▸ Data excerpts
◆ ◆ ◆ ◆ ◆

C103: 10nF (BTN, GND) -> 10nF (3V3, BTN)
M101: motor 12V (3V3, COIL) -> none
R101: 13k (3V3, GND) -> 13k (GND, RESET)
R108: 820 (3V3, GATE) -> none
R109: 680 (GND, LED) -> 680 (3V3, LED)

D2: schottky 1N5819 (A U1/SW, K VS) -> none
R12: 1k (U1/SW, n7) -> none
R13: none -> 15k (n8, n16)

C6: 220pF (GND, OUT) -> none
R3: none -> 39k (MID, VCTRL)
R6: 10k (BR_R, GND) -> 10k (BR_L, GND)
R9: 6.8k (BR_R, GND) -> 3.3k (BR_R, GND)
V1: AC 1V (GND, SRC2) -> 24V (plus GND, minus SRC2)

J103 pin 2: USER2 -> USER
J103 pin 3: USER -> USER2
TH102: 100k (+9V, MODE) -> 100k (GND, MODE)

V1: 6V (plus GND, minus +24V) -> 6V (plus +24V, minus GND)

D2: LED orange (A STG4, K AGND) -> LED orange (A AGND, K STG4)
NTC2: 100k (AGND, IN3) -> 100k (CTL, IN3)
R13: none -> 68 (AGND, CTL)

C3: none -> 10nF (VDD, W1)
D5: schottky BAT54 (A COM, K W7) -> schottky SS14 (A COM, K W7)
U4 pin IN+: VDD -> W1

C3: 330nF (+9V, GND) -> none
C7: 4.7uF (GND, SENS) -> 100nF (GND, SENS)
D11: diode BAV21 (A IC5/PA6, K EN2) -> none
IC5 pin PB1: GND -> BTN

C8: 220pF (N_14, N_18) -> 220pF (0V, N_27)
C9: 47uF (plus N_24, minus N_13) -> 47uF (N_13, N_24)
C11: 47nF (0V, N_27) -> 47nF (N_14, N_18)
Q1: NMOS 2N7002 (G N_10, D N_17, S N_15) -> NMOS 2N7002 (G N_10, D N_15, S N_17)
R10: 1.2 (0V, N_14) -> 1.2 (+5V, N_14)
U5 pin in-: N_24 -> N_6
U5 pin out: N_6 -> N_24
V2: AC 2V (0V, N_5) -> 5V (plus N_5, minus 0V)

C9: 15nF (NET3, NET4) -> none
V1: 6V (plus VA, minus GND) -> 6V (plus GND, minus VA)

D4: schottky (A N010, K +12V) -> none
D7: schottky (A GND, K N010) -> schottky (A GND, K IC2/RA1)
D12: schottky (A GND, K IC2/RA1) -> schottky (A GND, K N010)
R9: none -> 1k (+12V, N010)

◆ ◆ ◆ ◆ ◆

▸ Task
Copy the records above exactly, please, but only from the first line through the line containing "C9: 47uF (plus".

▸ Answer
C103: 10nF (BTN, GND) -> 10nF (3V3, BTN)
M101: motor 12V (3V3, COIL) -> none
R101: 13k (3V3, GND) -> 13k (GND, RESET)
R108: 820 (3V3, GATE) -> none
R109: 680 (GND, LED) -> 680 (3V3, LED)

D2: schottky 1N5819 (A U1/SW, K VS) -> none
R12: 1k (U1/SW, n7) -> none
R13: none -> 15k (n8, n16)

C6: 220pF (GND, OUT) -> none
R3: none -> 39k (MID, VCTRL)
R6: 10k (BR_R, GND) -> 10k (BR_L, GND)
R9: 6.8k (BR_R, GND) -> 3.3k (BR_R, GND)
V1: AC 1V (GND, SRC2) -> 24V (plus GND, minus SRC2)

J103 pin 2: USER2 -> USER
J103 pin 3: USER -> USER2
TH102: 100k (+9V, MODE) -> 100k (GND, MODE)

V1: 6V (plus GND, minus +24V) -> 6V (plus +24V, minus GND)

D2: LED orange (A STG4, K AGND) -> LED orange (A AGND, K STG4)
NTC2: 100k (AGND, IN3) -> 100k (CTL, IN3)
R13: none -> 68 (AGND, CTL)

C3: none -> 10nF (VDD, W1)
D5: schottky BAT54 (A COM, K W7) -> schottky SS14 (A COM, K W7)
U4 pin IN+: VDD -> W1

C3: 330nF (+9V, GND) -> none
C7: 4.7uF (GND, SENS) -> 100nF (GND, SENS)
D11: diode BAV21 (A IC5/PA6, K EN2) -> none
IC5 pin PB1: GND -> BTN

C8: 220pF (N_14, N_18) -> 220pF (0V, N_27)
C9: 47uF (plus N_24, minus N_13) -> 47uF (N_13, N_24)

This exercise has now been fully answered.